Problem statement
Images aside, return all the entries exactly.

Study material
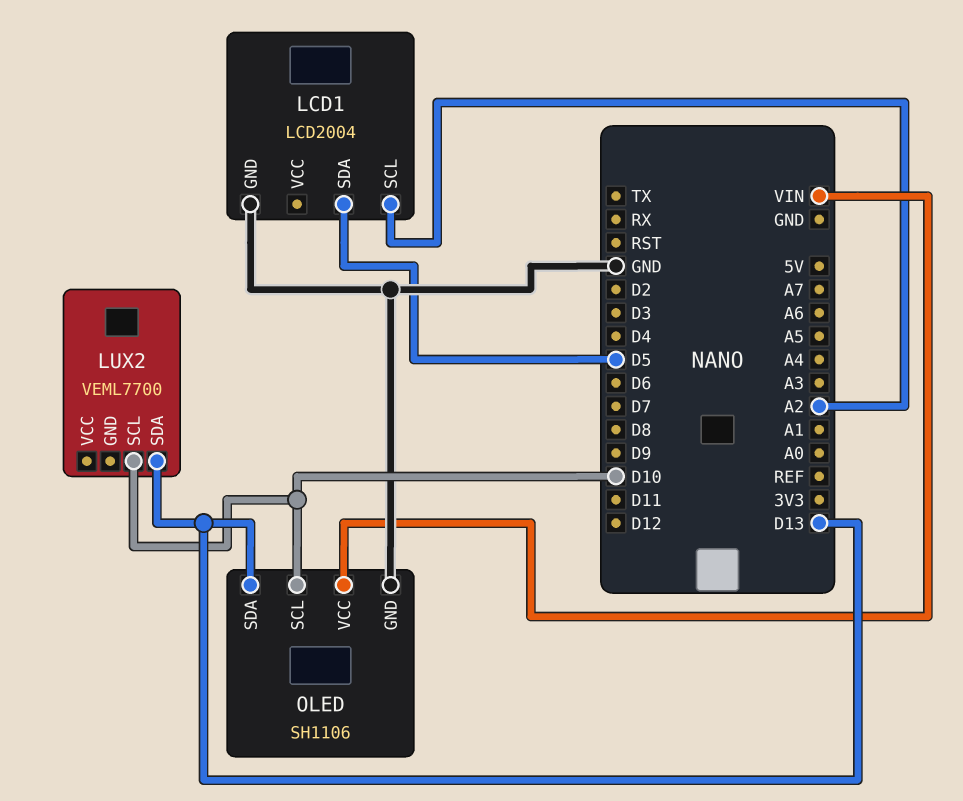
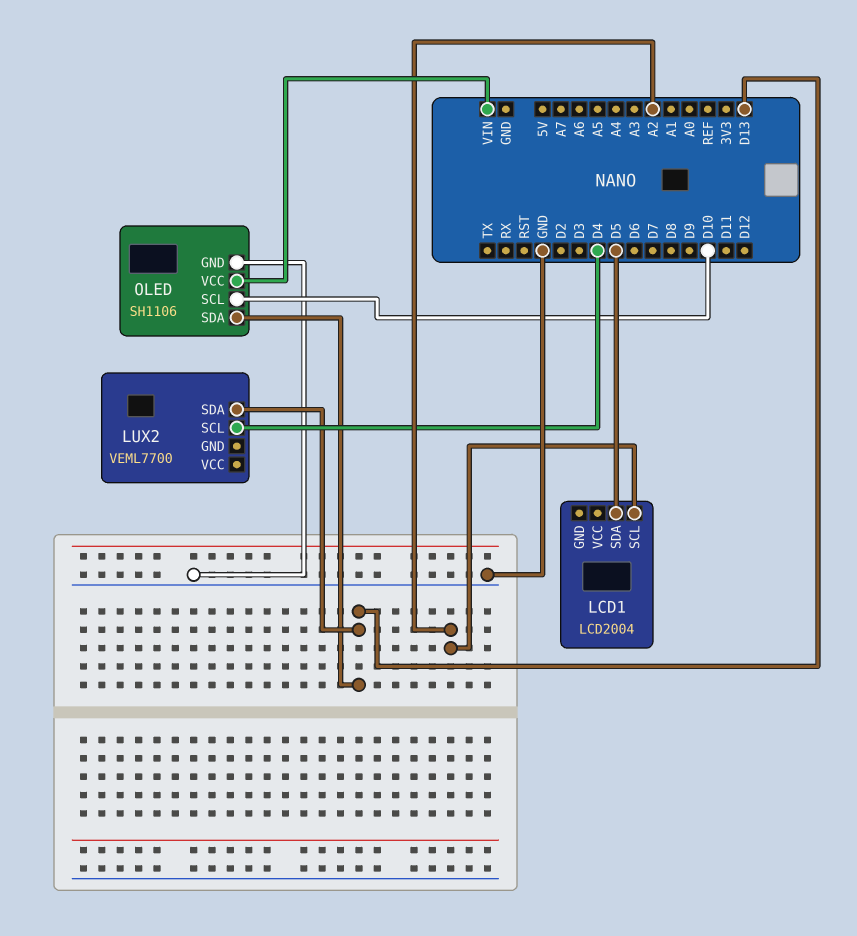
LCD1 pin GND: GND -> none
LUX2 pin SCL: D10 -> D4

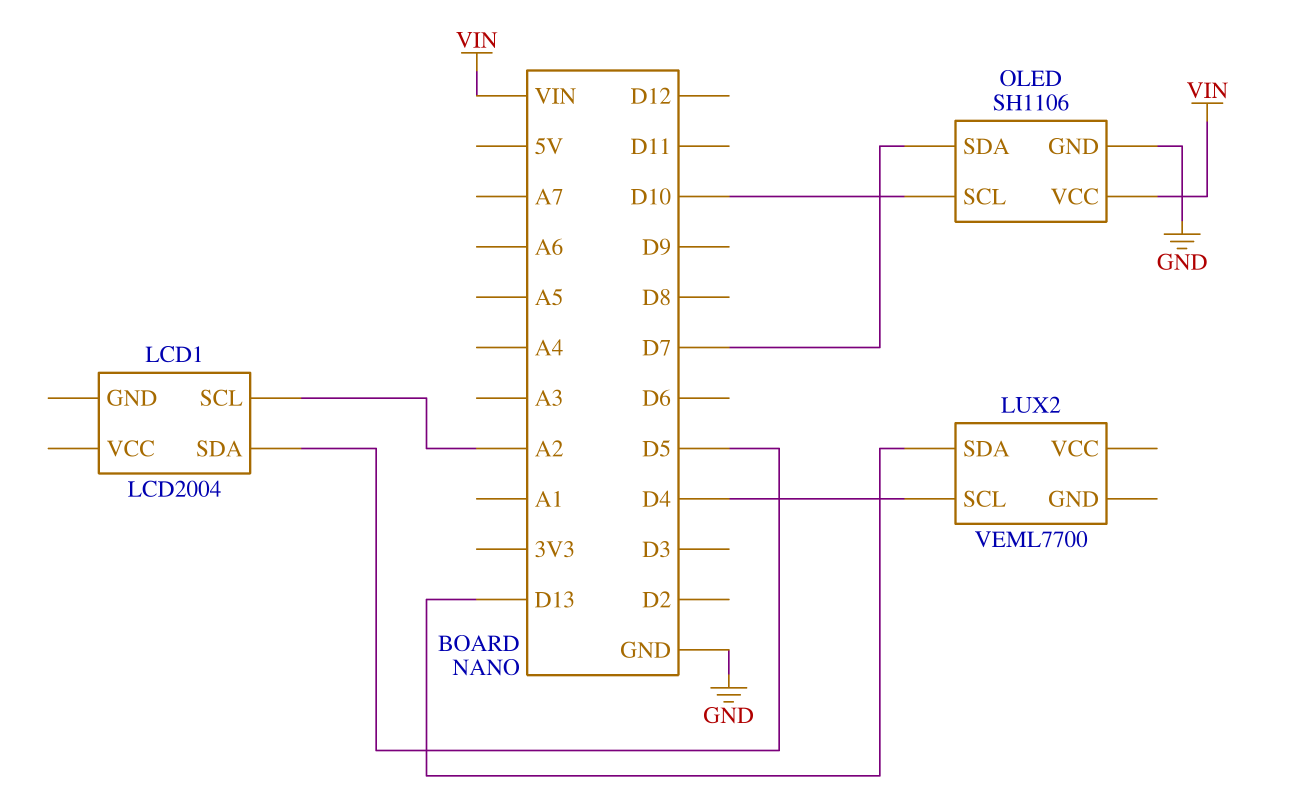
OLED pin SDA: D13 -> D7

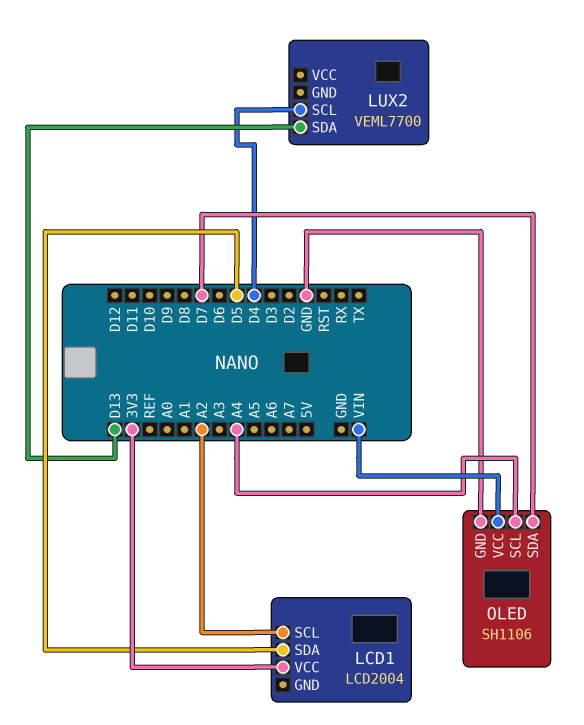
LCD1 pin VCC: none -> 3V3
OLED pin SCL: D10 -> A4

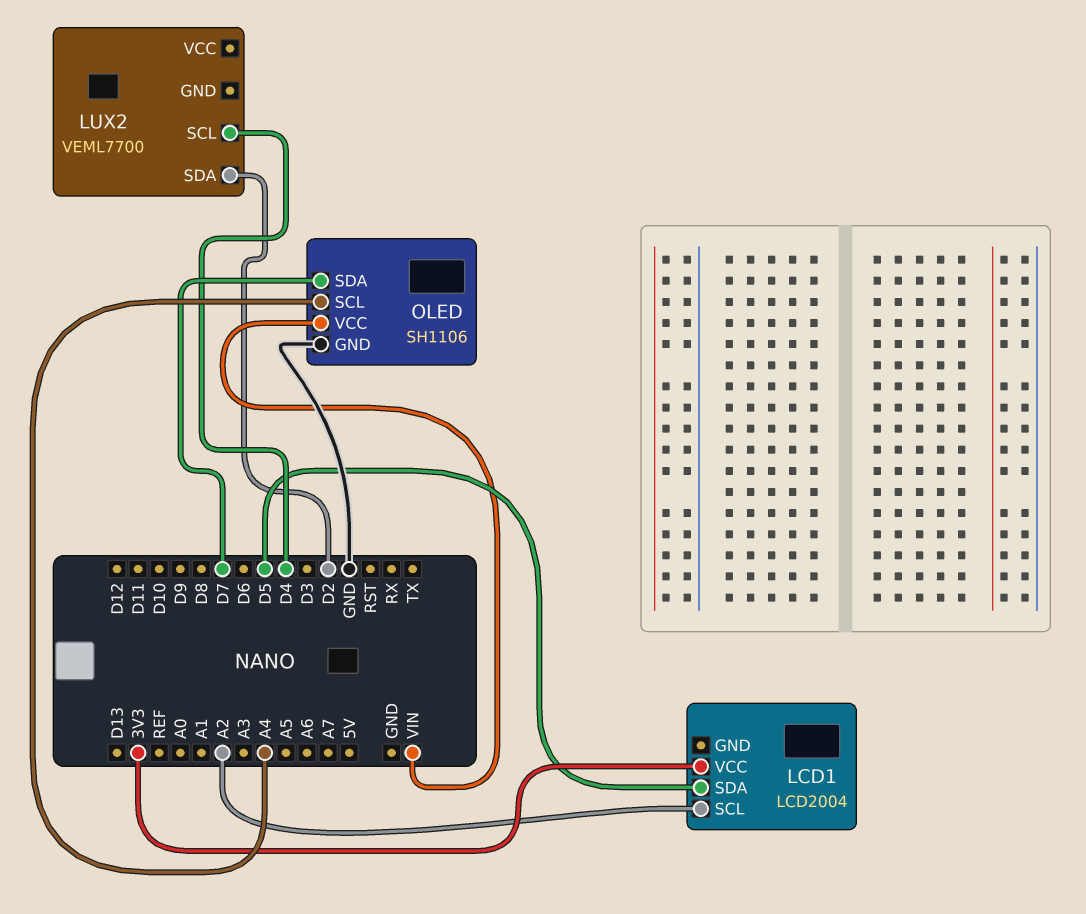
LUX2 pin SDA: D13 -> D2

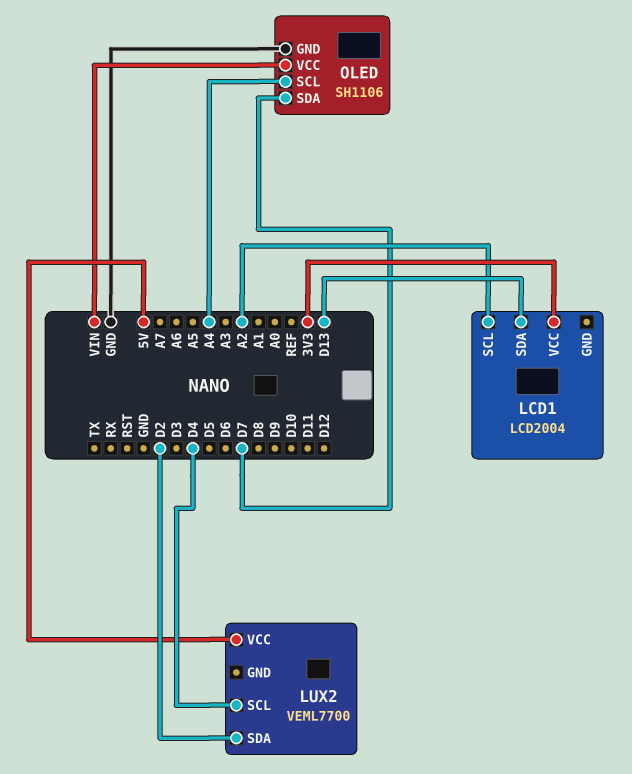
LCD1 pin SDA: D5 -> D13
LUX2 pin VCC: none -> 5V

Solved exercise
LCD1 pin GND: GND -> none
LUX2 pin SCL: D10 -> D4

OLED pin SDA: D13 -> D7

LCD1 pin VCC: none -> 3V3
OLED pin SCL: D10 -> A4

LUX2 pin SDA: D13 -> D2

LCD1 pin SDA: D5 -> D13
LUX2 pin VCC: none -> 5V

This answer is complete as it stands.